(SUPPLIED DATA Opens)
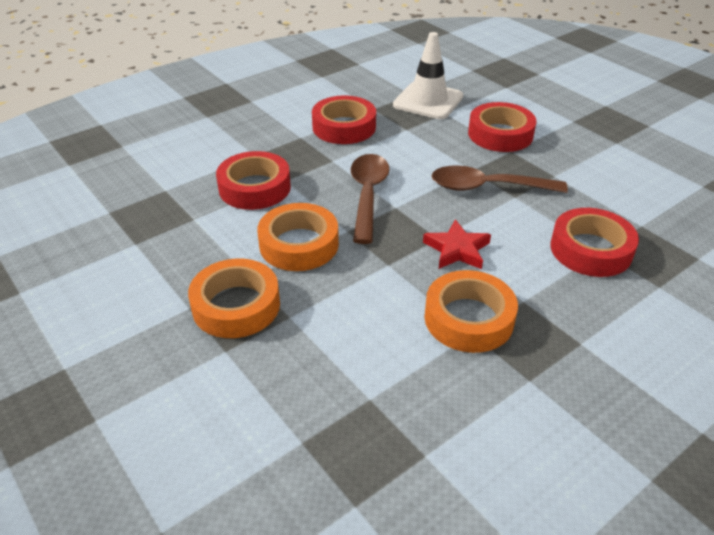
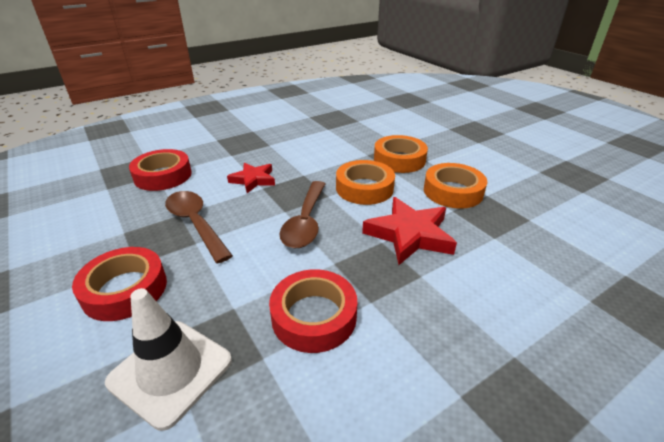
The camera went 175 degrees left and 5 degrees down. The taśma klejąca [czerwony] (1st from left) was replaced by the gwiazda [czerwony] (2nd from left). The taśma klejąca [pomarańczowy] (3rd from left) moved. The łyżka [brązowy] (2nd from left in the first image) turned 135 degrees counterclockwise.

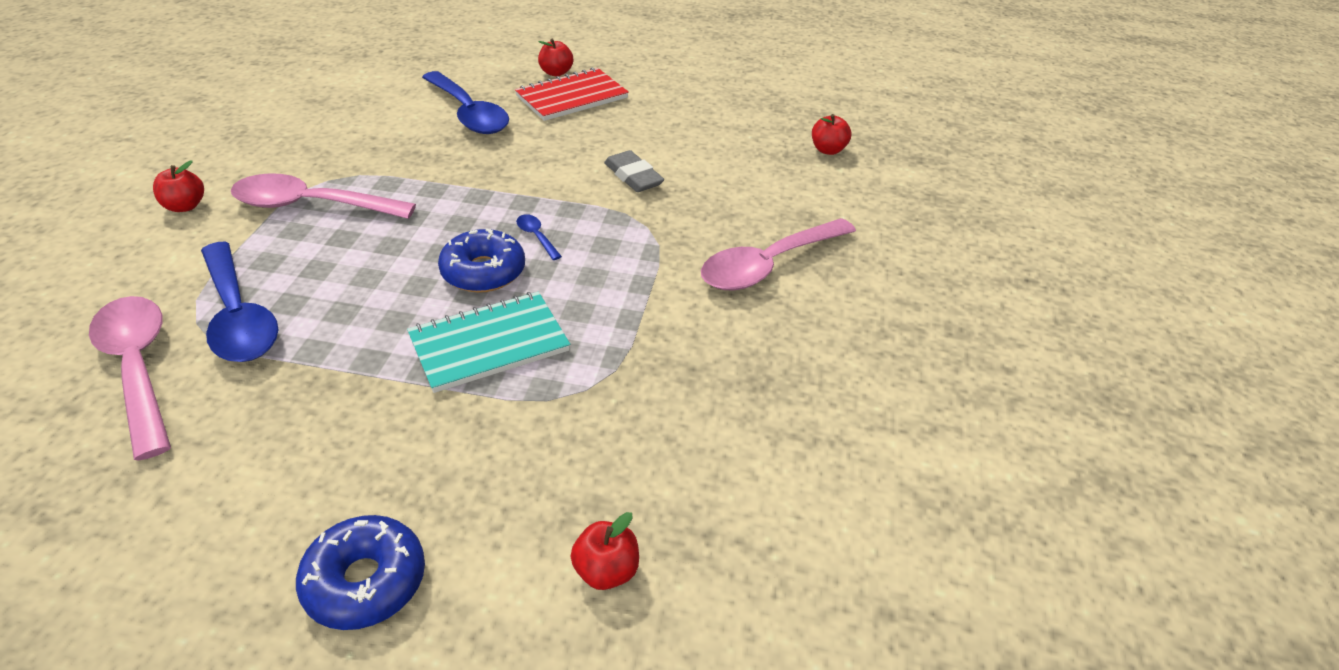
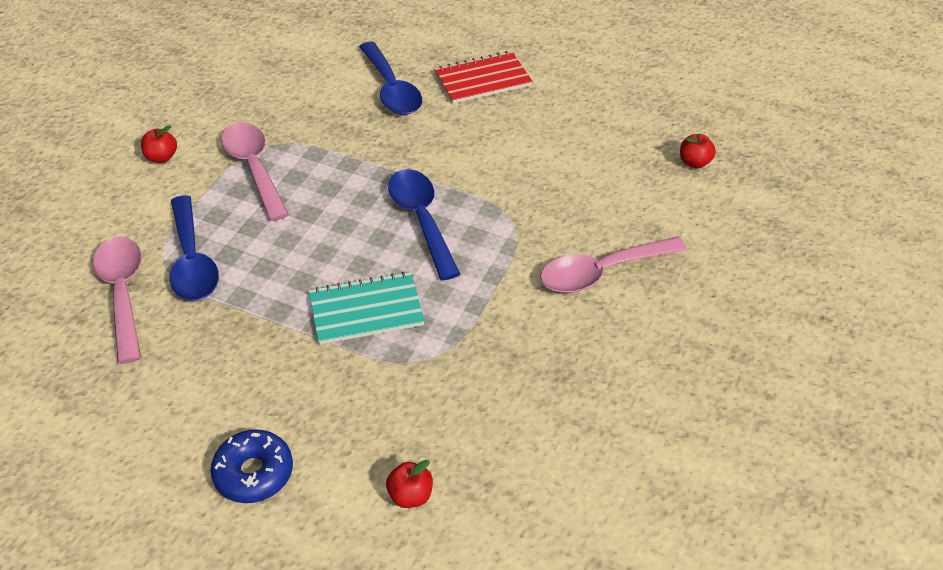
The camera went 15 degrees right and 5 degrees up. The łyżka [różowy] (2nd from left) turned 45 degrees clockwise. The donut [niebieski] (2nd from left) disappeared. The łyżka [niebieski] (3rd from left) changed to 2.44 times the size. The jabłko [czerwony] (2nd from left) disappeared. The gumka do mazania [szary] disappeared.

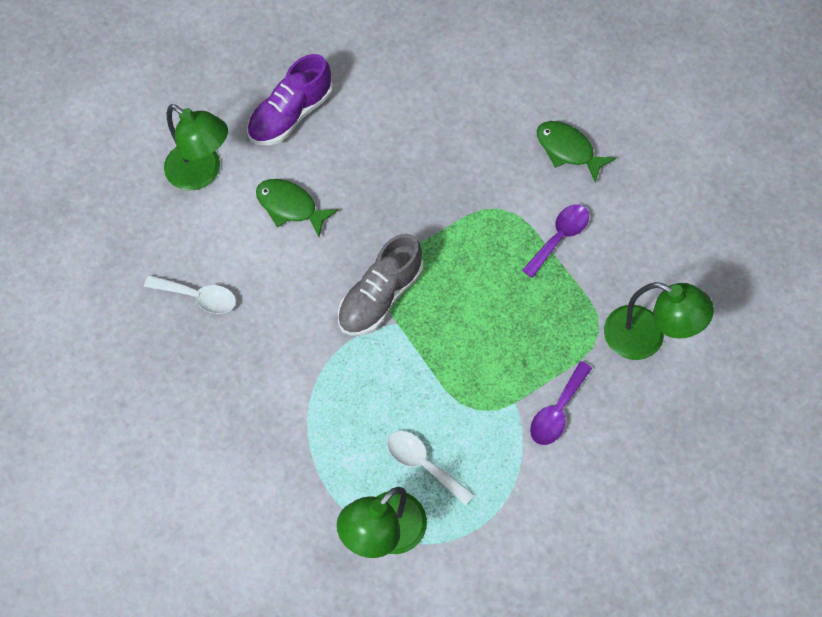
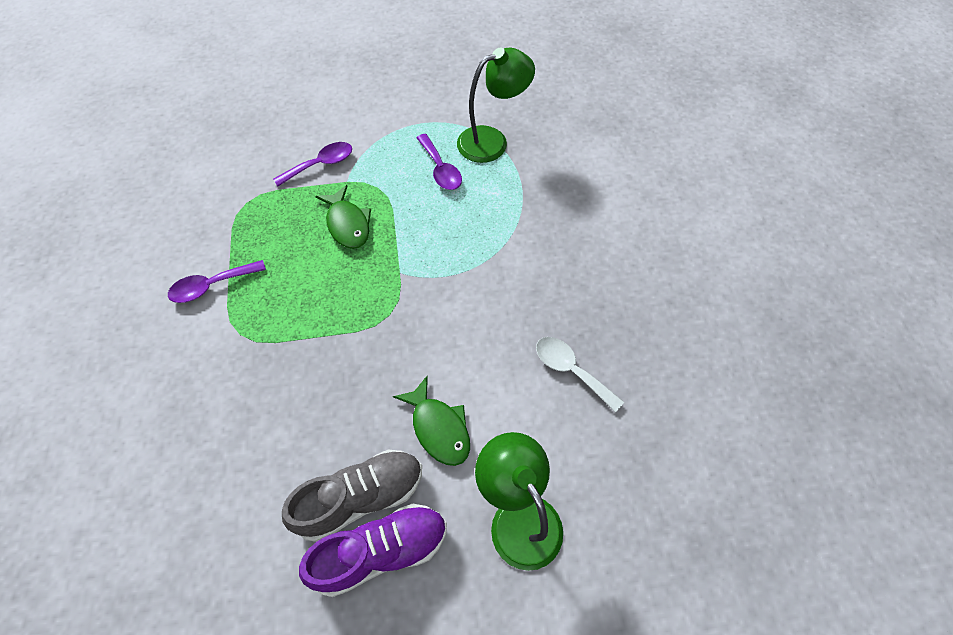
The camera went 155 degrees left and 5 degrees down. The but [szary] moved. The łyżka [biały] (2nd from left) became the łyżka [fioletowy] (3rd from left). The ryba [zielony] (2nd from left in the first image) moved. The lampka [zielony] (3rd from left) disappeared.

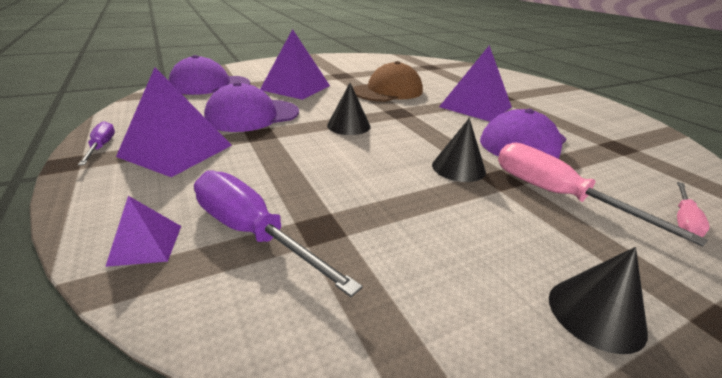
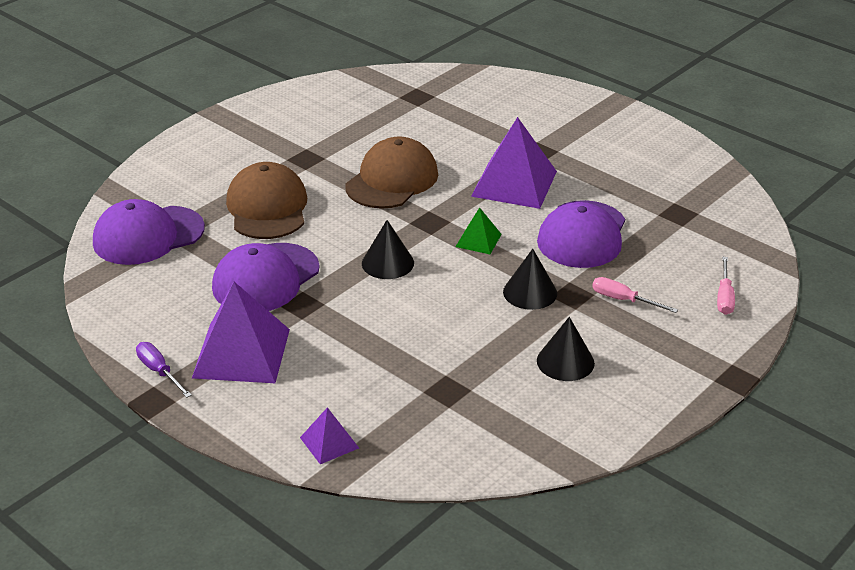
The camera went 20 degrees left and 5 degrees up. The śrubokręt [fioletowy] (2nd from left) disappeared. The piramida [fioletowy] (3rd from left) was replaced by the czapka [brązowy] (1st from left). The śrubokręt [różowy] (1st from left) changed to 0.53 times the size. The stożek [czarny] (3rd from left) moved. The piramida [zielony] appeared.

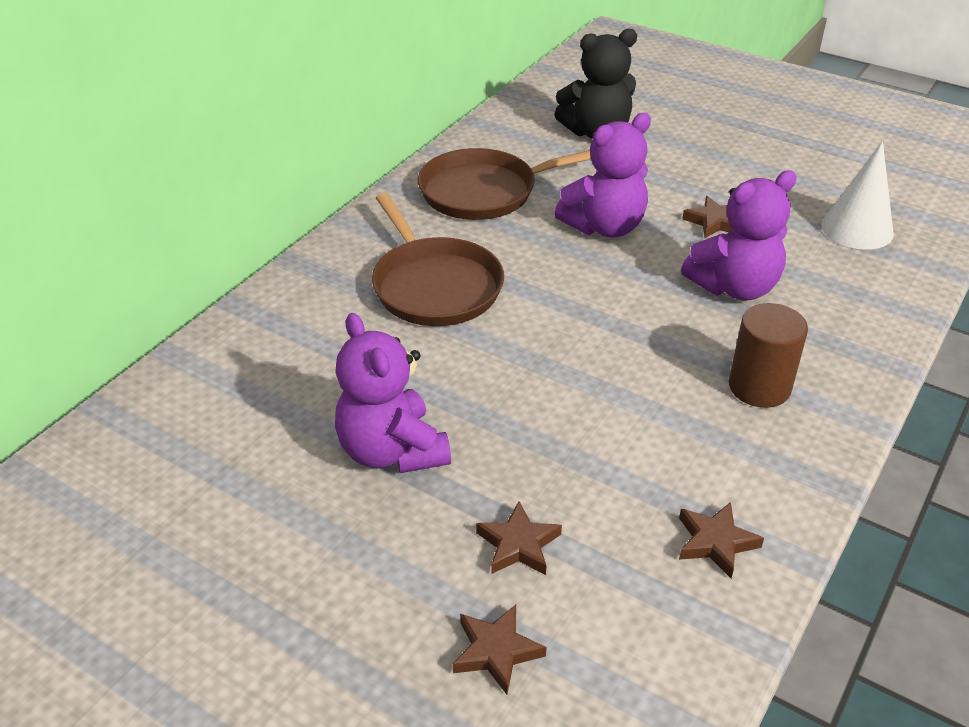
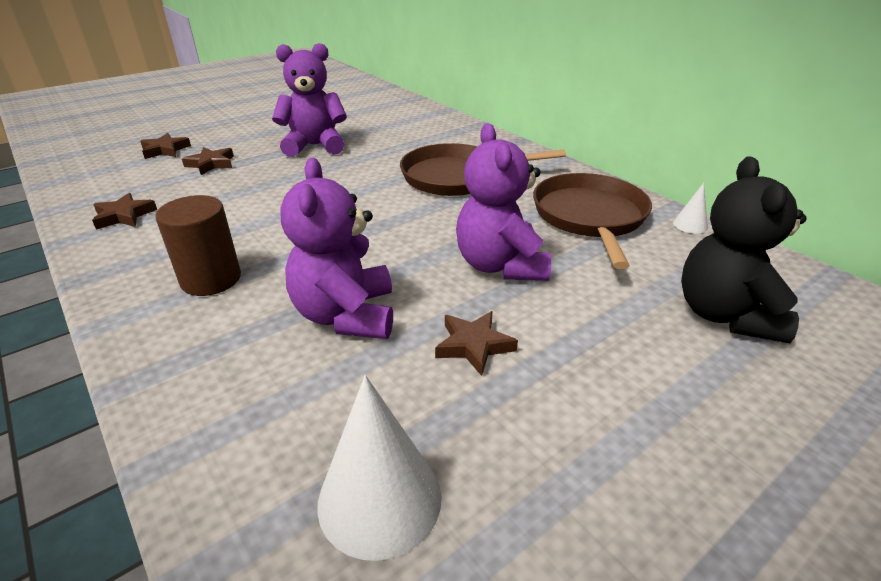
The camera went 110 degrees right and 5 degrees down. The stożek [biały] (2nd from left) appeared.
(SUPPLIED DATA Closes)
__PROBLEM TO SOLVE__. Every line above that includes the word "times" should be listed.

__RESULT FOR THIS EXERCISE__.
The camera went 15 degrees right and 5 degrees up. The łyżka [różowy] (2nd from left) turned 45 degrees clockwise. The donut [niebieski] (2nd from left) disappeared. The łyżka [niebieski] (3rd from left) changed to 2.44 times the size. The jabłko [czerwony] (2nd from left) disappeared. The gumka do mazania [szary] disappeared.
The camera went 20 degrees left and 5 degrees up. The śrubokręt [fioletowy] (2nd from left) disappeared. The piramida [fioletowy] (3rd from left) was replaced by the czapka [brązowy] (1st from left). The śrubokręt [różowy] (1st from left) changed to 0.53 times the size. The stożek [czarny] (3rd from left) moved. The piramida [zielony] appeared.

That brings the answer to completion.